* Materials provided
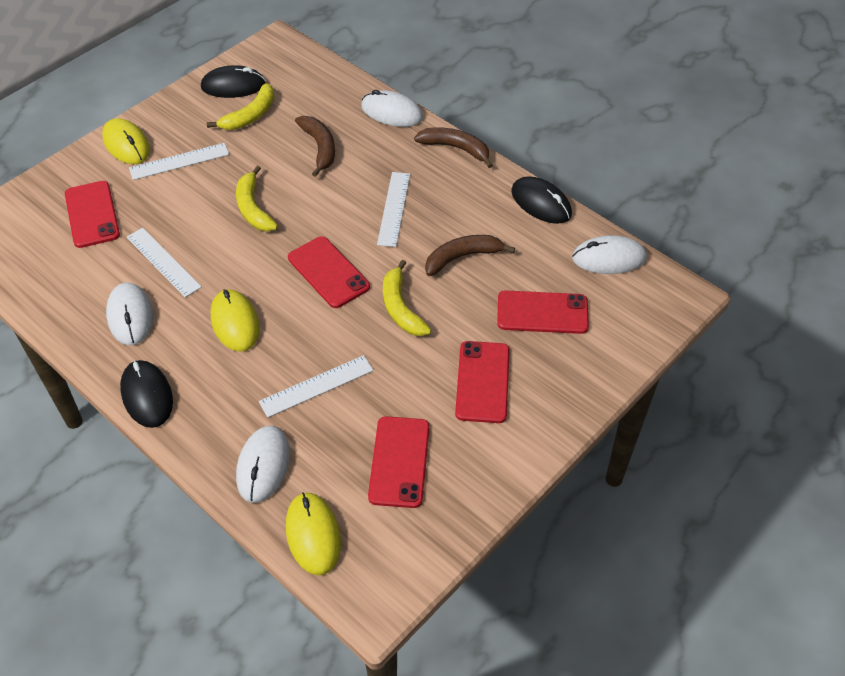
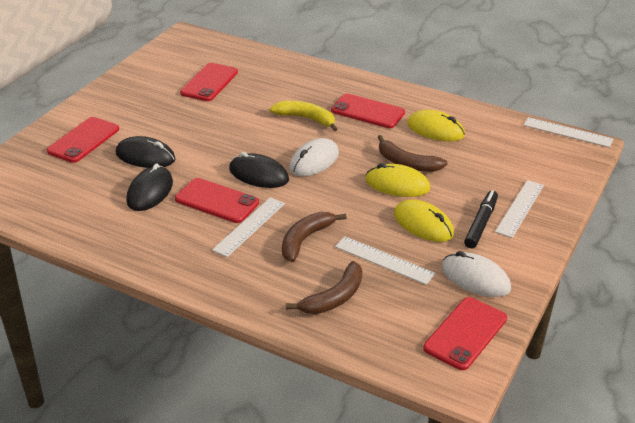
black marker: 0 -> 1
white mouse: 4 -> 2
yellow banana: 3 -> 1

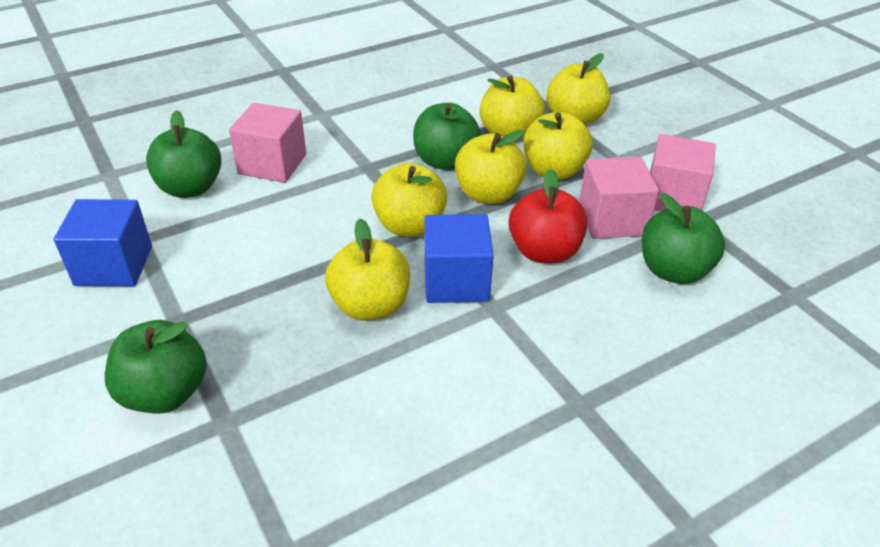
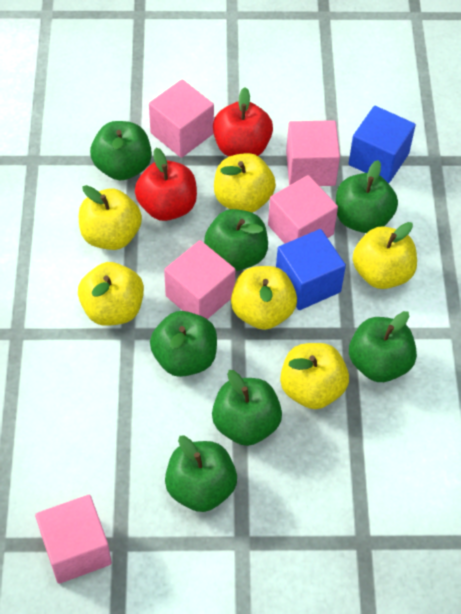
green apple: 4 -> 7
pink cube: 3 -> 5
red apple: 1 -> 2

* Activity
Reproduce the data above exactly, leaving each picture out.

* Solution for this exercise
black marker: 0 -> 1
white mouse: 4 -> 2
yellow banana: 3 -> 1

green apple: 4 -> 7
pink cube: 3 -> 5
red apple: 1 -> 2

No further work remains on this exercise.